## TASK PROMPT
The response must contain every line below in which "none" appears.

## THE DATA
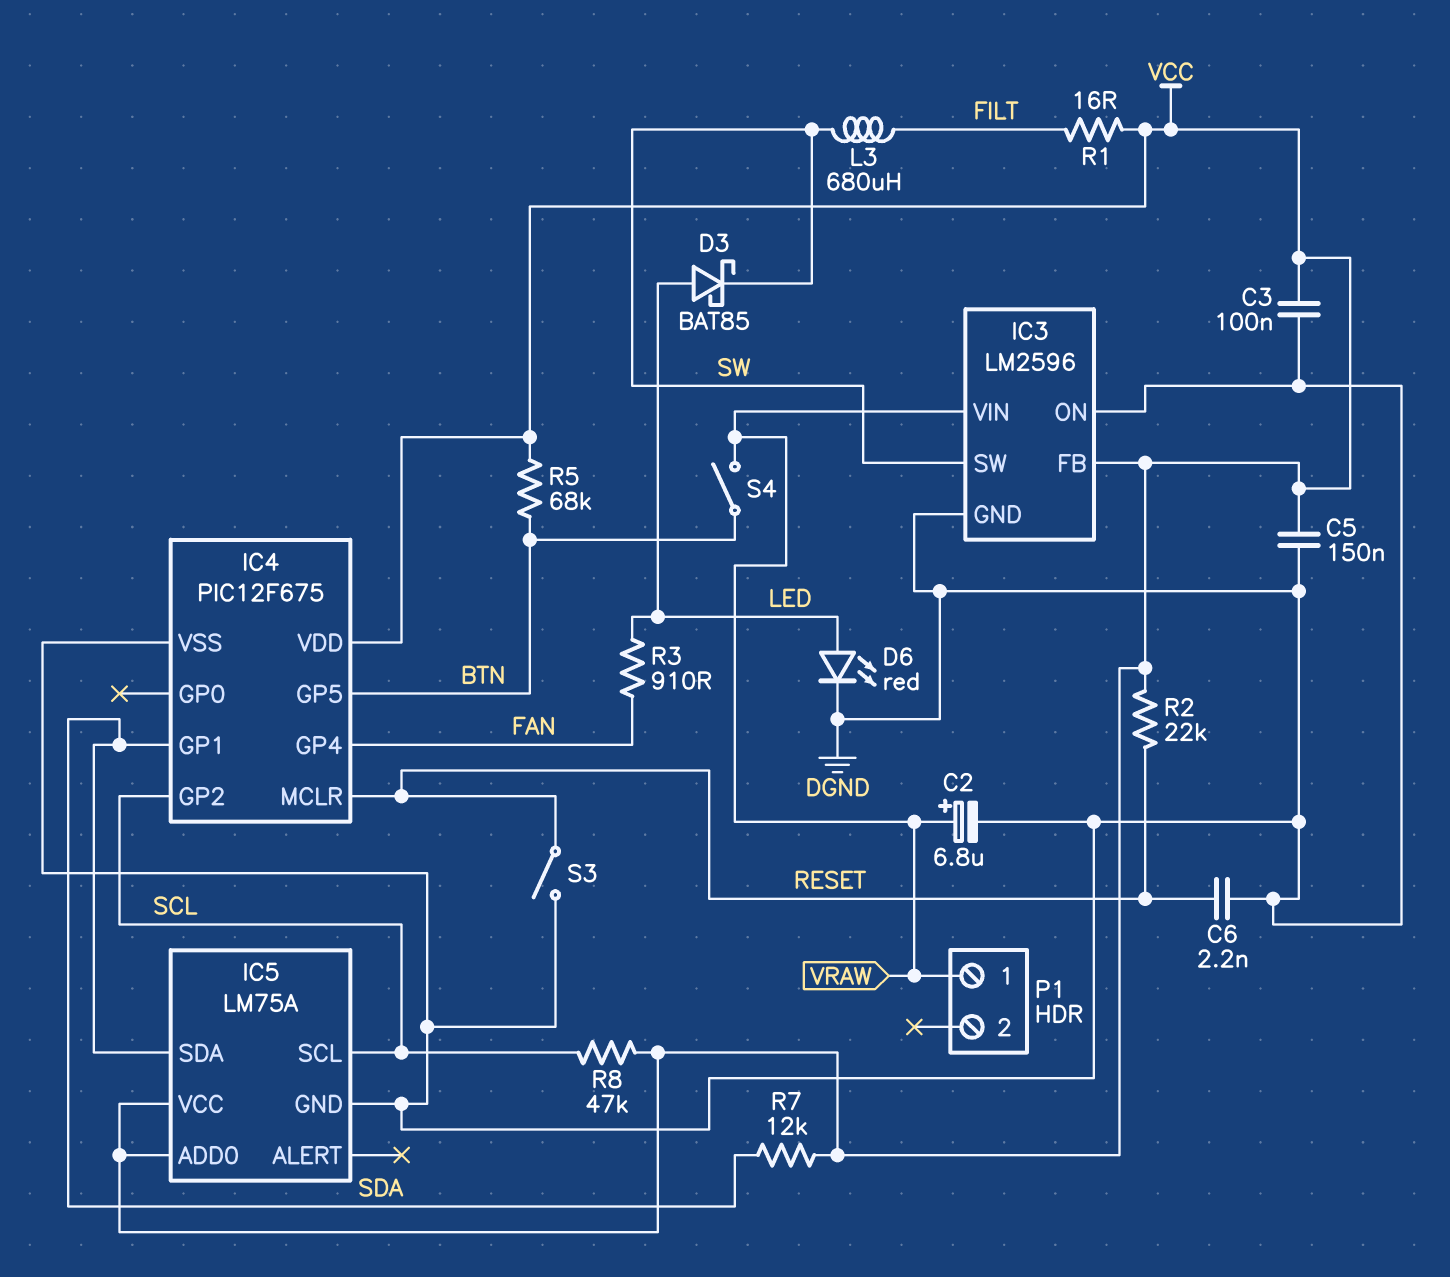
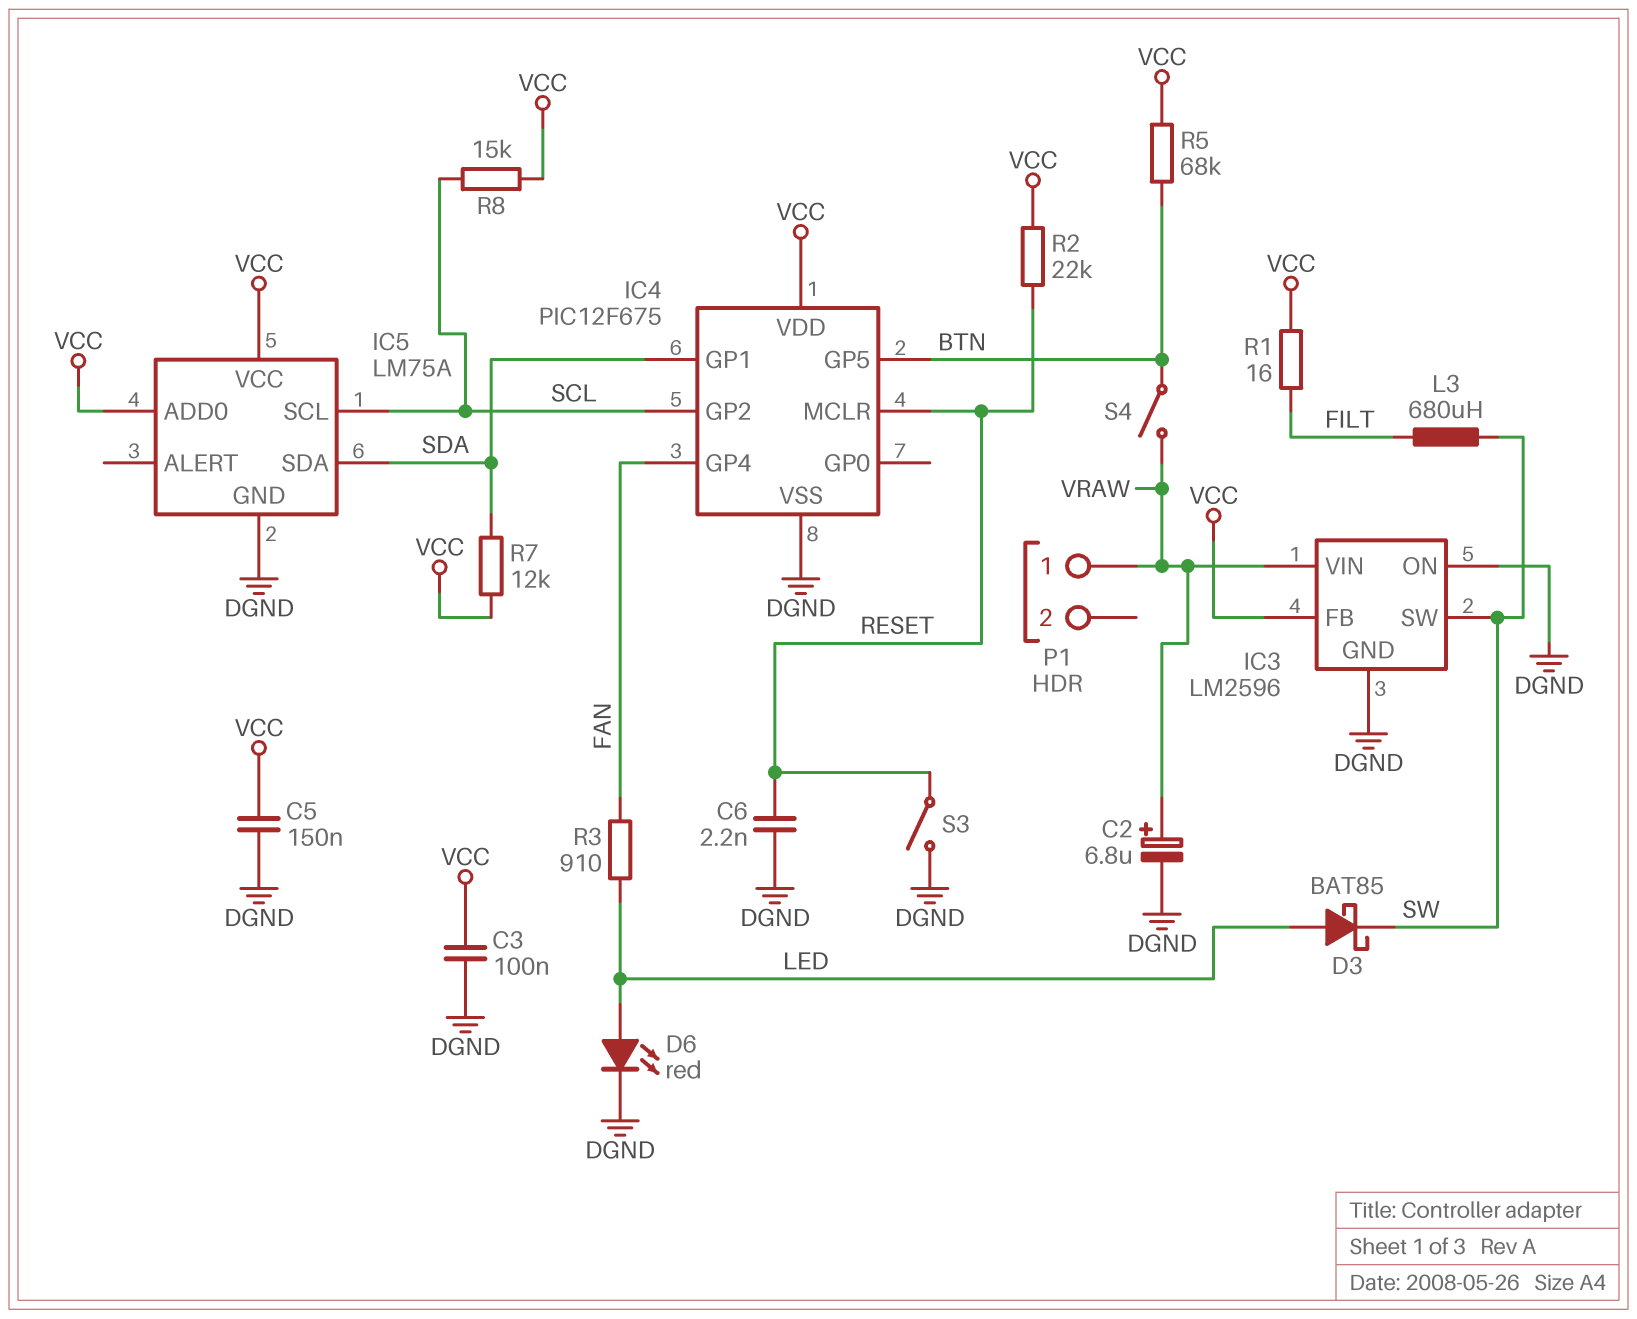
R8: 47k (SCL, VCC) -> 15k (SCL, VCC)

---

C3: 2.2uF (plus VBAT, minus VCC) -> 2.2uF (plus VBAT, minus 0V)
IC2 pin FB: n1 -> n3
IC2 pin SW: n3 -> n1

* * *

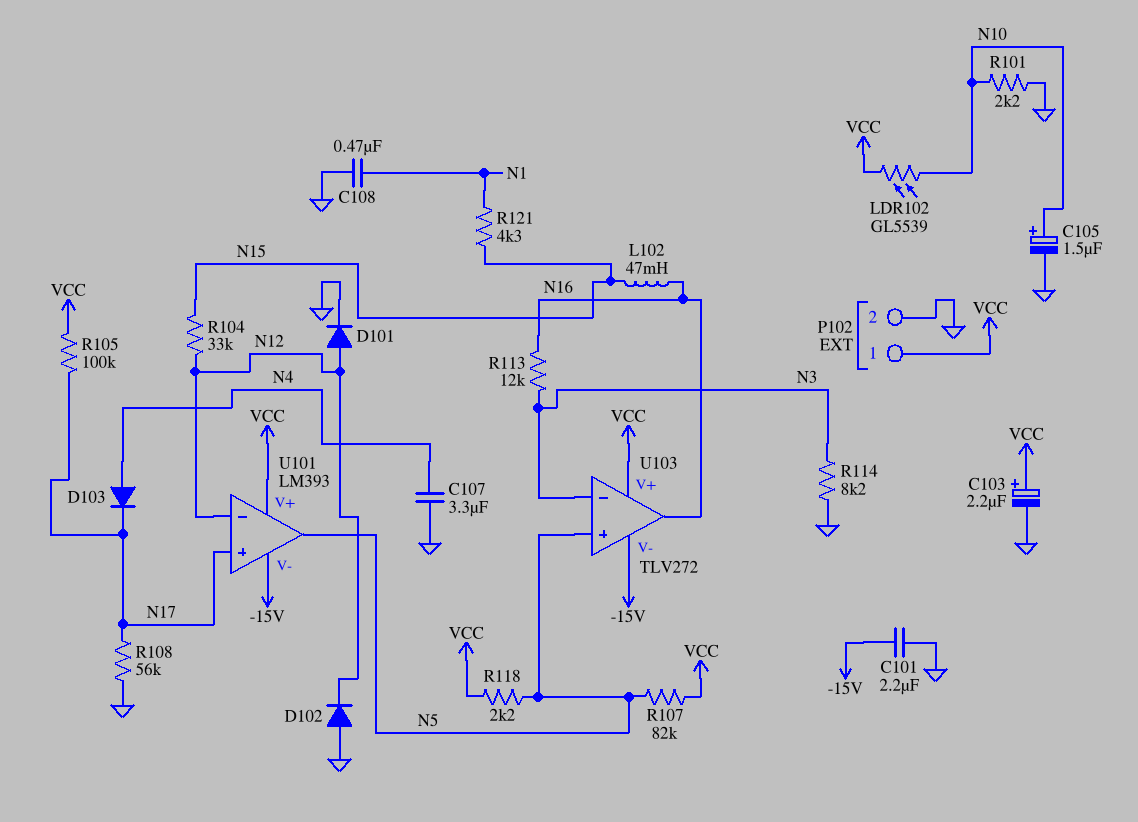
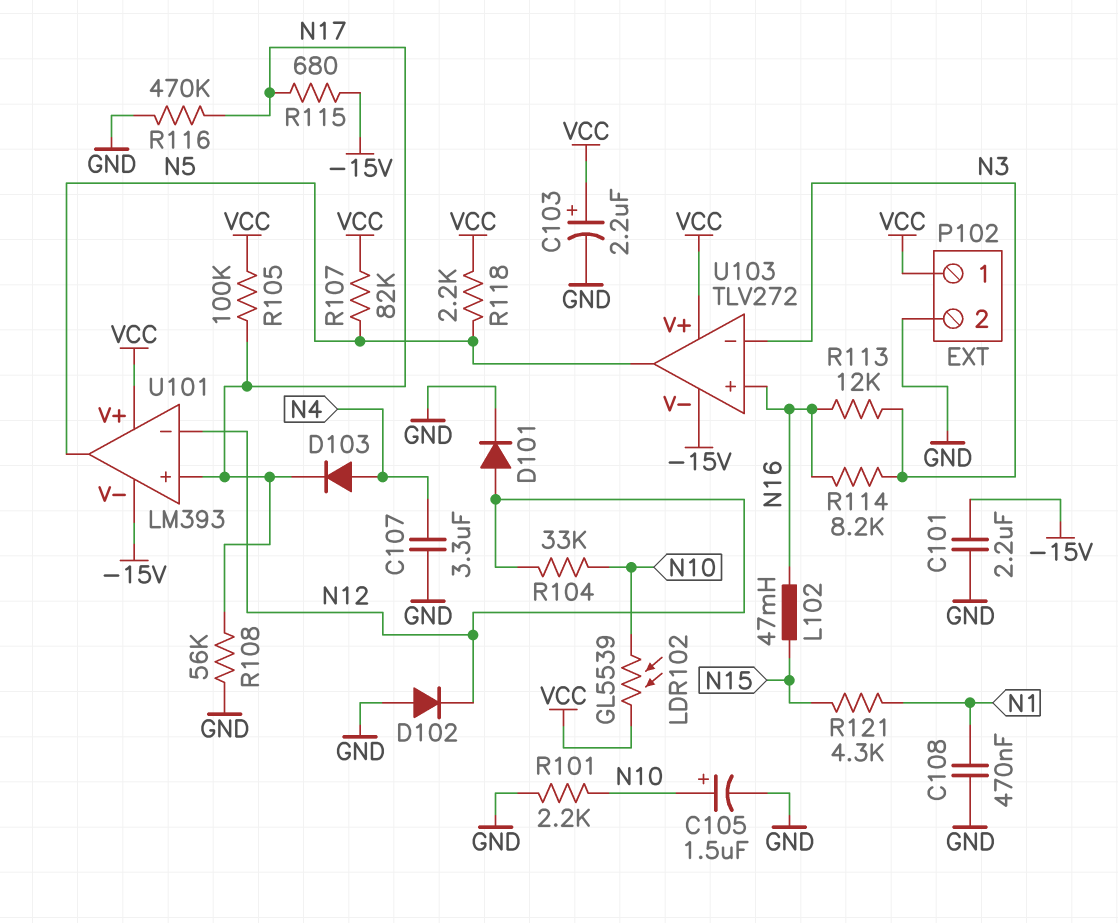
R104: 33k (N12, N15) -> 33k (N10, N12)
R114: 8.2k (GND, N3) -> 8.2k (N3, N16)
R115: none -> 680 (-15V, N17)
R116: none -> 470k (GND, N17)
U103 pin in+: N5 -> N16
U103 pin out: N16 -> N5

## OUTPUT FOR THIS EXERCISE
R115: none -> 680 (-15V, N17)
R116: none -> 470k (GND, N17)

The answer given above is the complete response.